Activity: Only some lines are wanted. Transcribe, exactly, the lines below from the line with "pink candle (486" up to and including the line with "blue clock (441 436) -> white clock (639 448)".

** Opening Given data block **

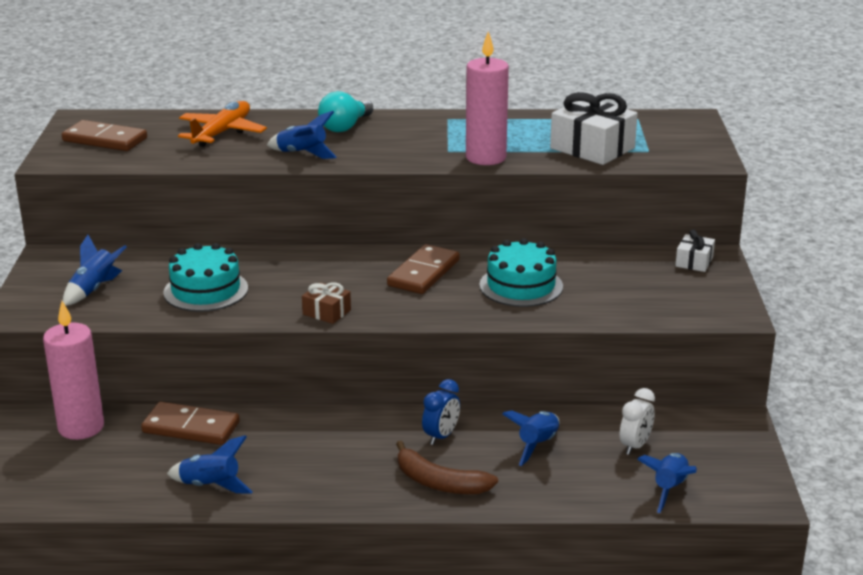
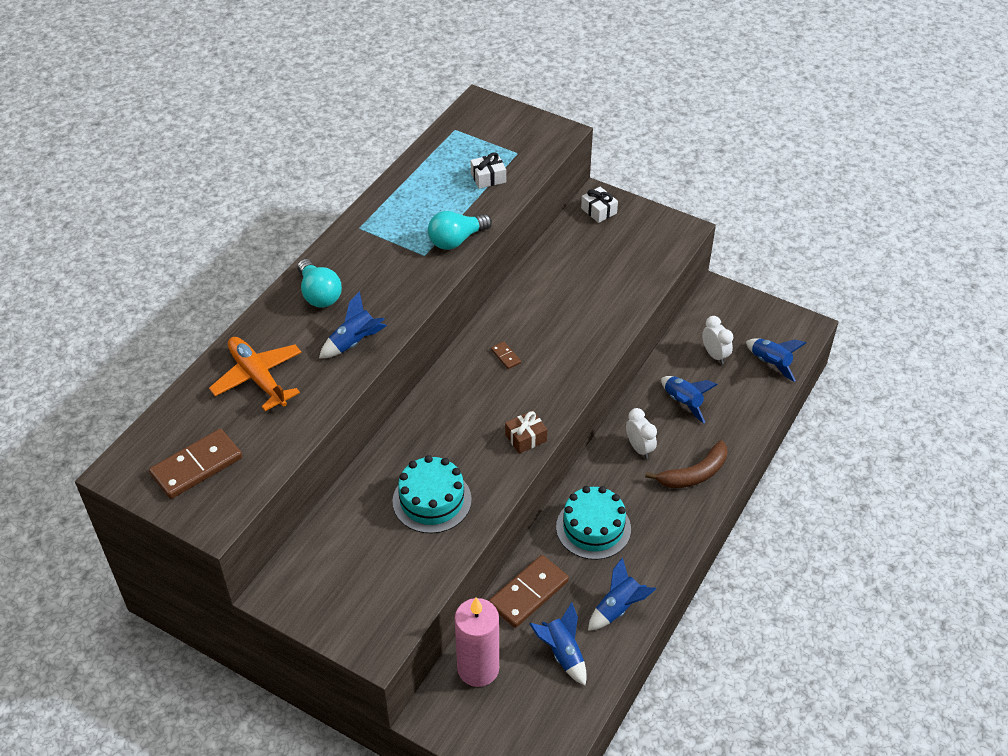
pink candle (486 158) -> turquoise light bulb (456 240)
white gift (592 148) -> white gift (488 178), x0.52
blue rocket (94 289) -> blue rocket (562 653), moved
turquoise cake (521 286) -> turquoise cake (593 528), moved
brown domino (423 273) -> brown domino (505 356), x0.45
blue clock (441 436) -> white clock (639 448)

** Closing Given data block **
** Opening Given data block **

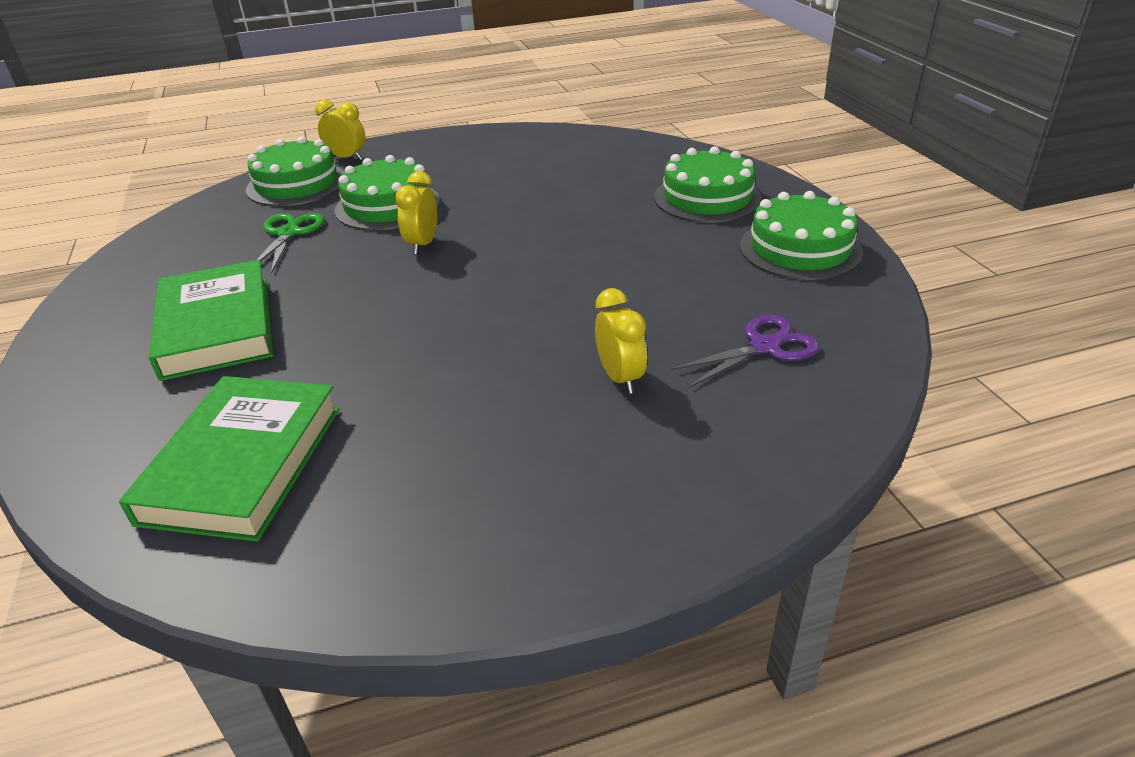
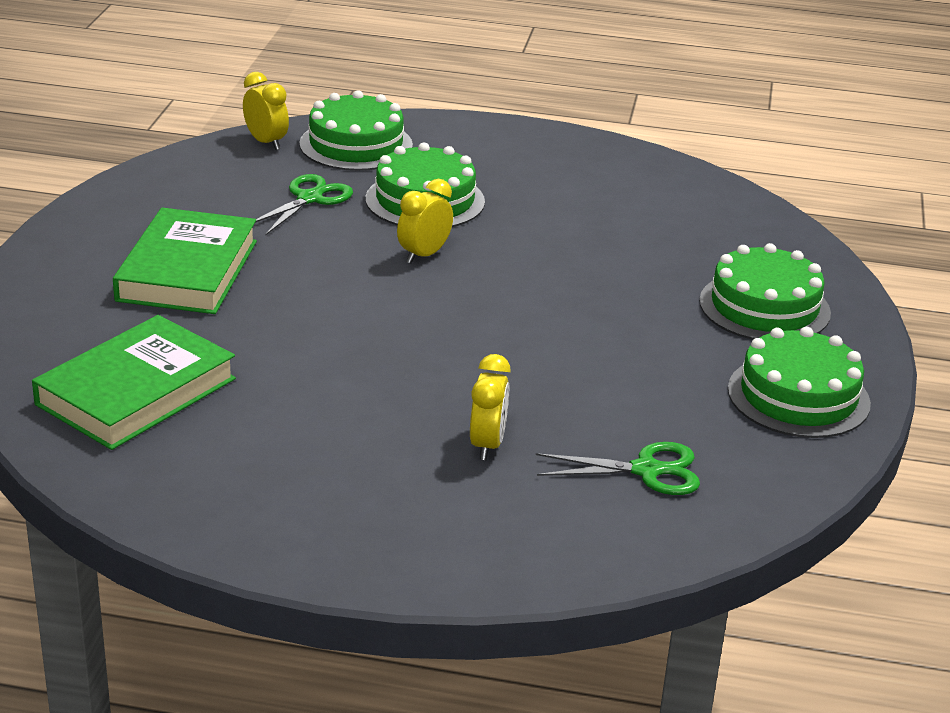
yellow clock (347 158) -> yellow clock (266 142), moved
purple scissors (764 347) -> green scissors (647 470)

** Closing Given data block **

Reply:
pink candle (486 158) -> turquoise light bulb (456 240)
white gift (592 148) -> white gift (488 178), x0.52
blue rocket (94 289) -> blue rocket (562 653), moved
turquoise cake (521 286) -> turquoise cake (593 528), moved
brown domino (423 273) -> brown domino (505 356), x0.45
blue clock (441 436) -> white clock (639 448)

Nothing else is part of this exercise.